◆ **About this exercise**
Please find every line in the entries below that contains the string "down", and copy it.

◆ **Provided data**
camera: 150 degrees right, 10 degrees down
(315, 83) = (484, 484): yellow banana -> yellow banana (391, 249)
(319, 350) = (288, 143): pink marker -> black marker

* * *

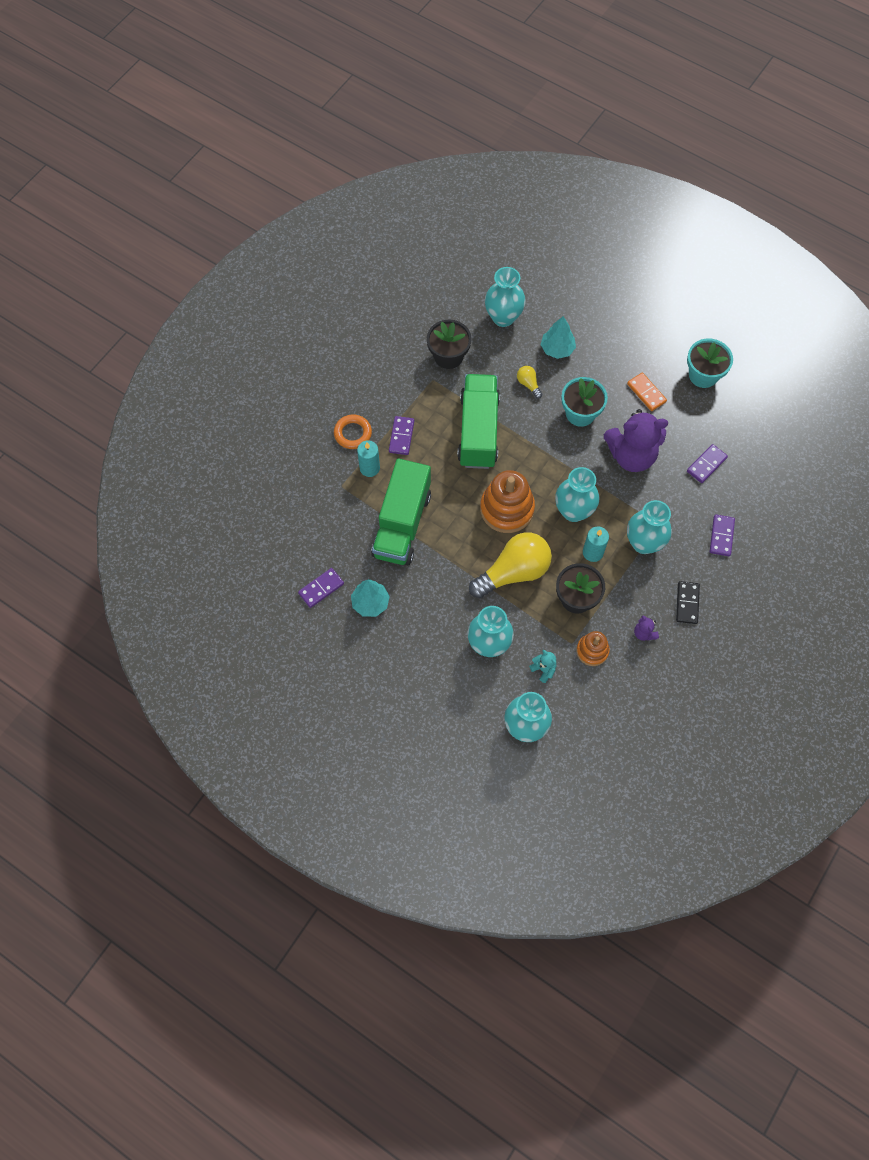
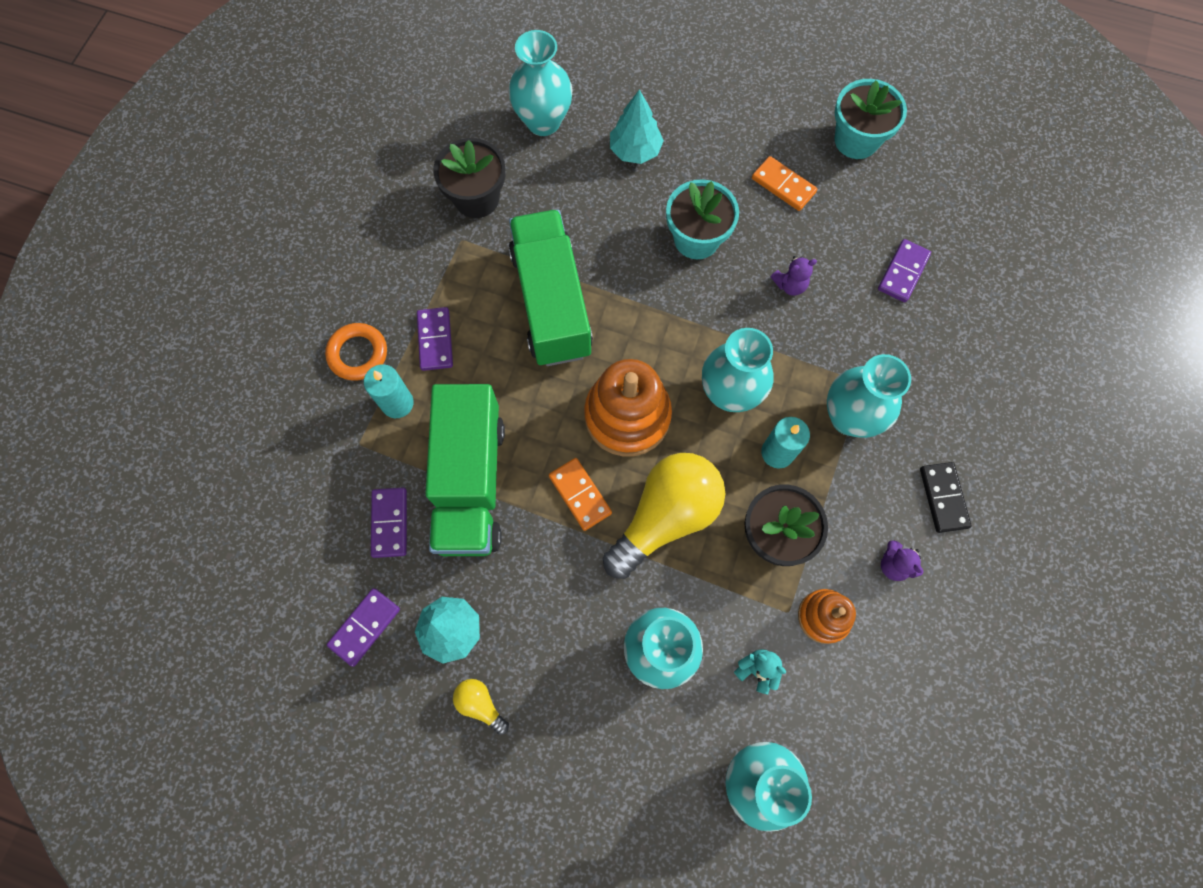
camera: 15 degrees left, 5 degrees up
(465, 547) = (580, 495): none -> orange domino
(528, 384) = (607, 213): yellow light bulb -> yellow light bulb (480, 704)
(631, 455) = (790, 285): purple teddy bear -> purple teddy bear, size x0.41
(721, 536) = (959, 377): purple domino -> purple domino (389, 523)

==

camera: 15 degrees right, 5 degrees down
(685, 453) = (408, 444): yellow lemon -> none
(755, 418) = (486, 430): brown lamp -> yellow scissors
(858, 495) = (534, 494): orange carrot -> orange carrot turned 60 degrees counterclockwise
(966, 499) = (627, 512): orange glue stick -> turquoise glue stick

◆ **The completed task**
camera: 150 degrees right, 10 degrees down
camera: 15 degrees right, 5 degrees down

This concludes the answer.